[Object tracking records]
▬▬▬▬▬▬

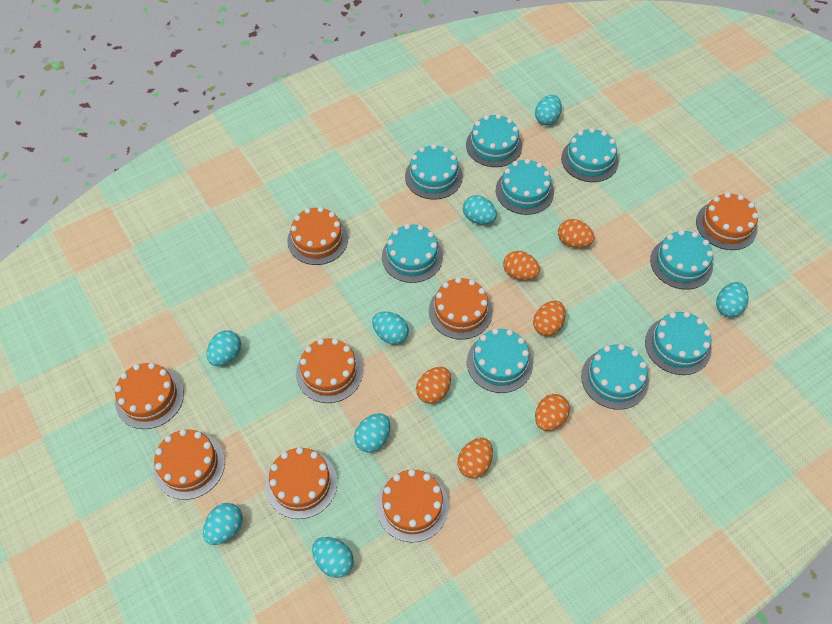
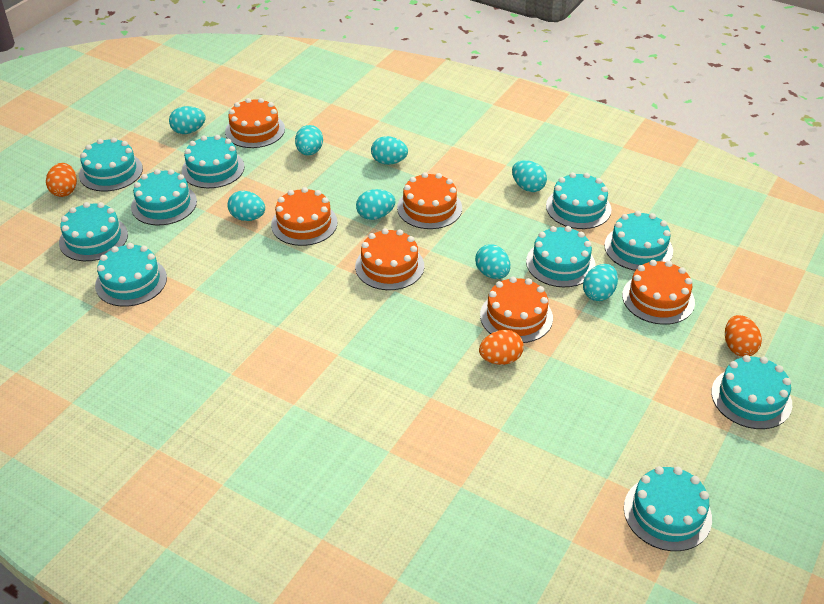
orange cake: 8 -> 6
orange egg: 6 -> 3
turquoise cake: 9 -> 10

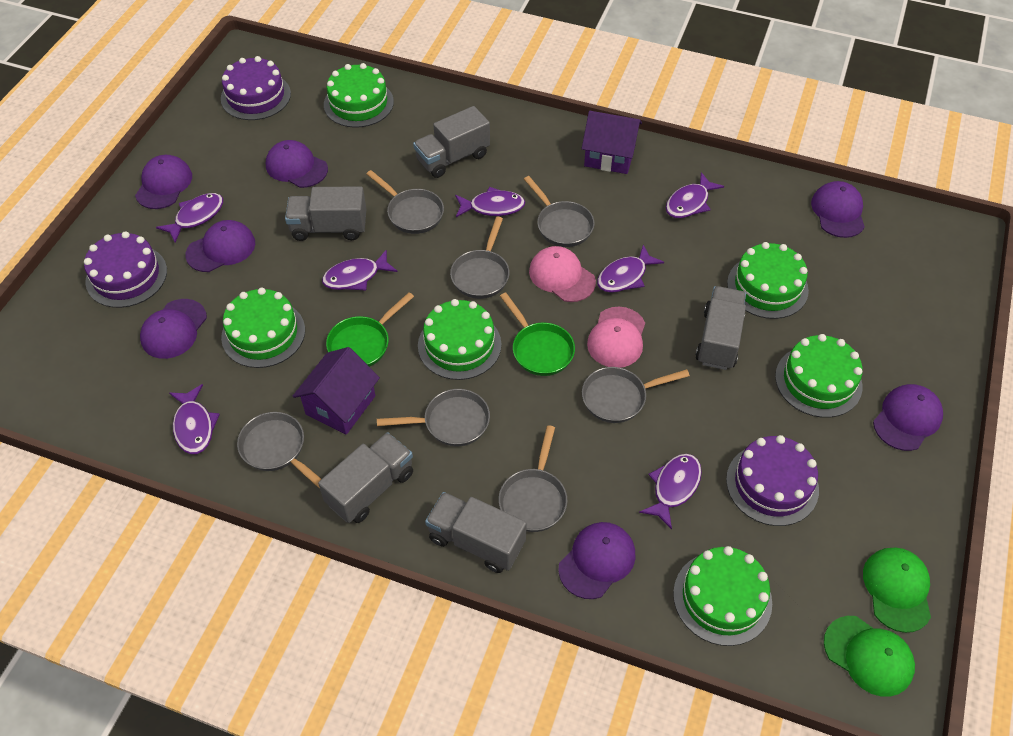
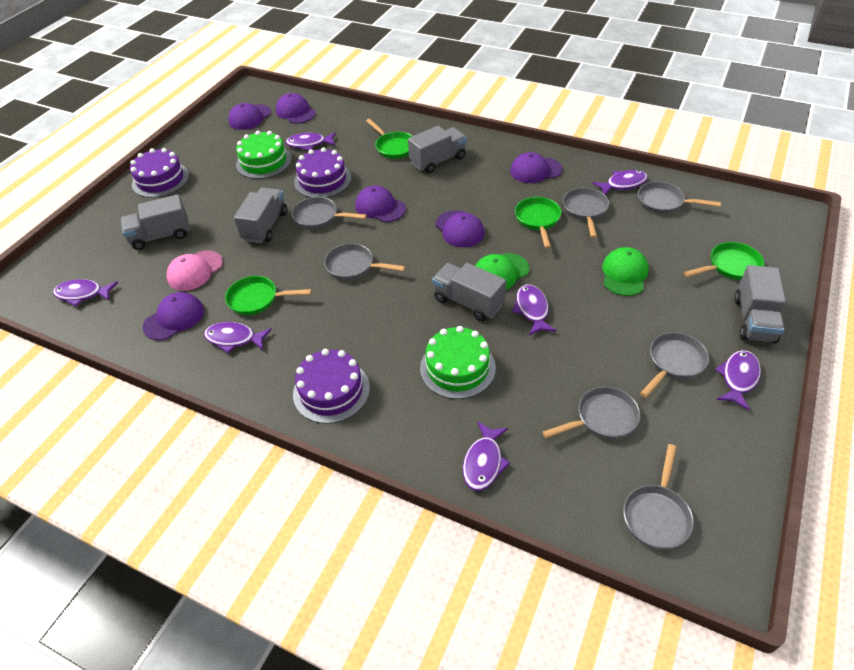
green cake: 6 -> 2
green pan: 2 -> 4
pink cap: 2 -> 1
purple cap: 7 -> 6
purple house: 2 -> 0

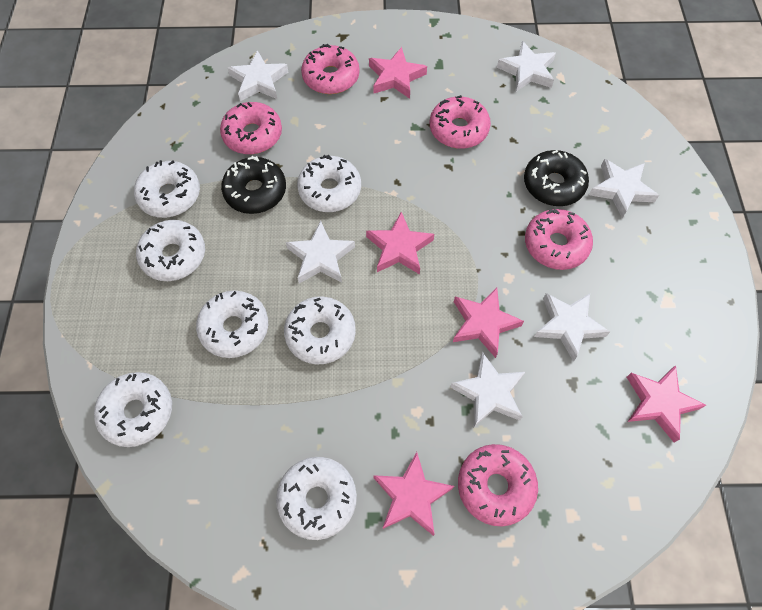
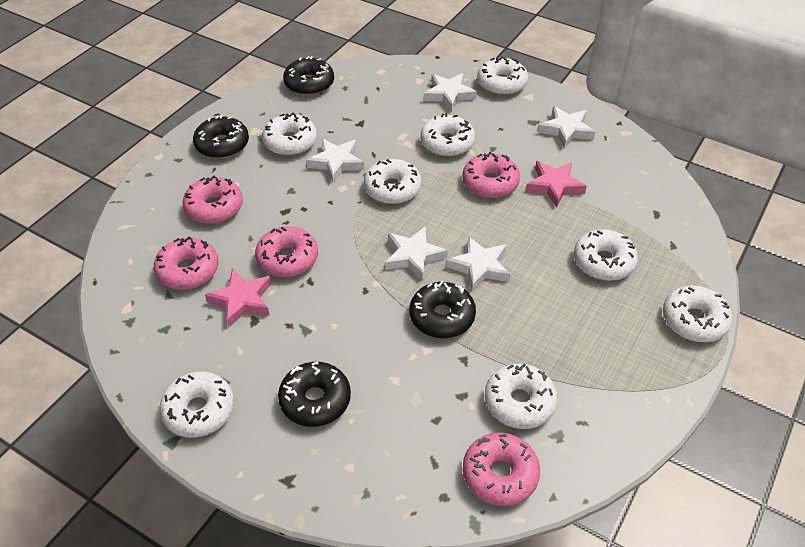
black donut: 2 -> 4
pink star: 5 -> 2
white donut: 7 -> 8
white star: 6 -> 5

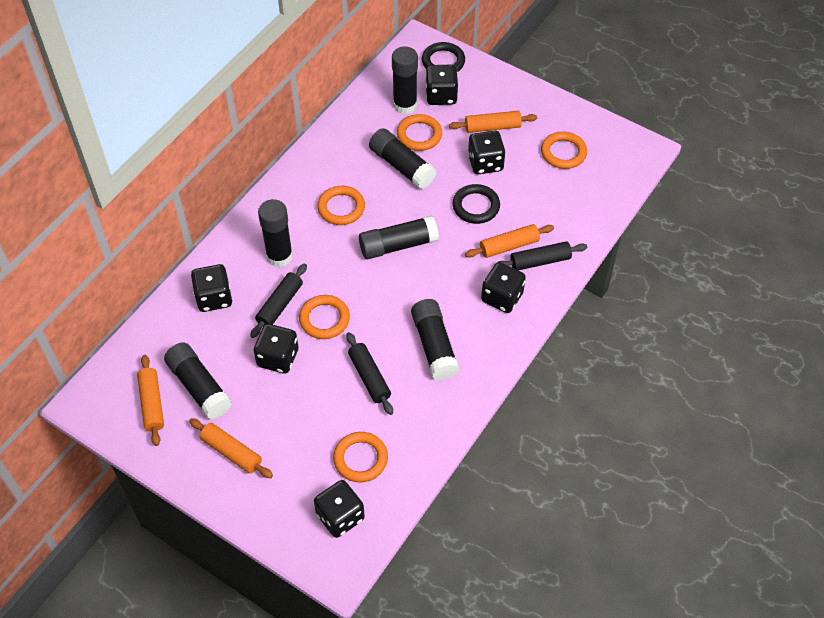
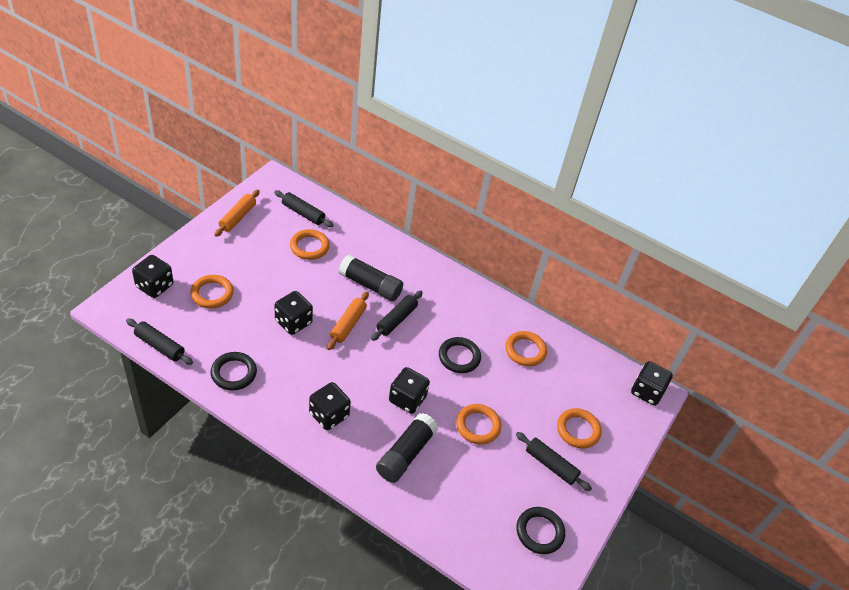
black dice: 6 -> 5
black glue stick: 6 -> 2
black ring: 2 -> 3
black rolling pin: 3 -> 4
orange rolling pin: 4 -> 2

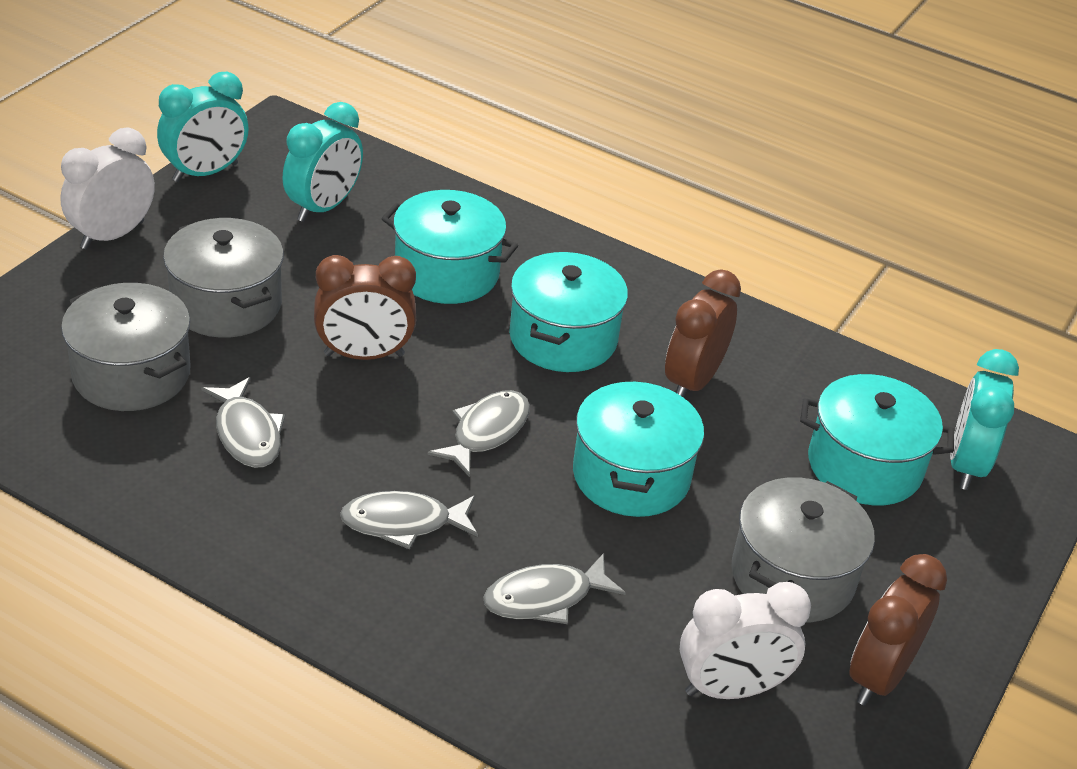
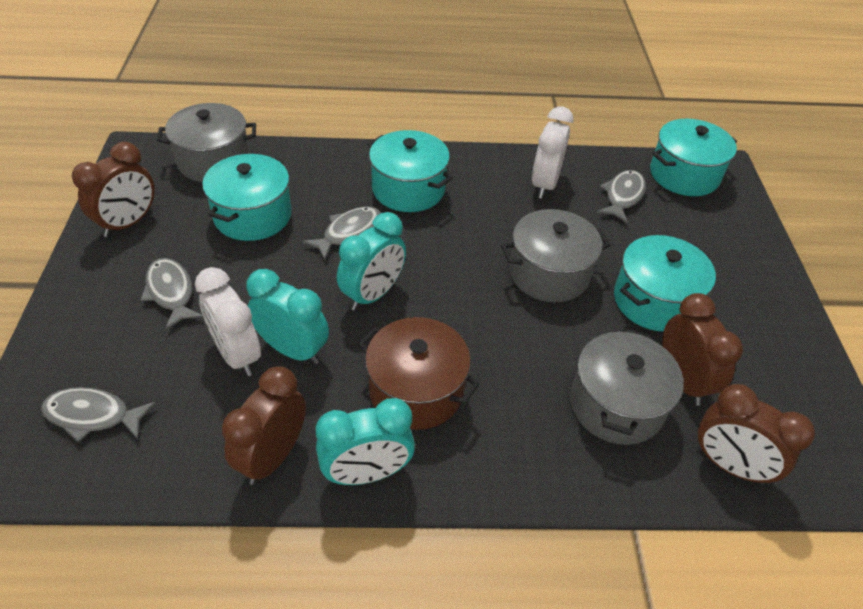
brown clock: 3 -> 4
brown pot: 0 -> 1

▬▬▬▬▬▬

PROMPT: Your task is to repeat, word for word and with no picture, every line from the one that contains "white star: 6 -> 5" through the last line of the data.

WORKED SOLUTION:
white star: 6 -> 5

black dice: 6 -> 5
black glue stick: 6 -> 2
black ring: 2 -> 3
black rolling pin: 3 -> 4
orange rolling pin: 4 -> 2

brown clock: 3 -> 4
brown pot: 0 -> 1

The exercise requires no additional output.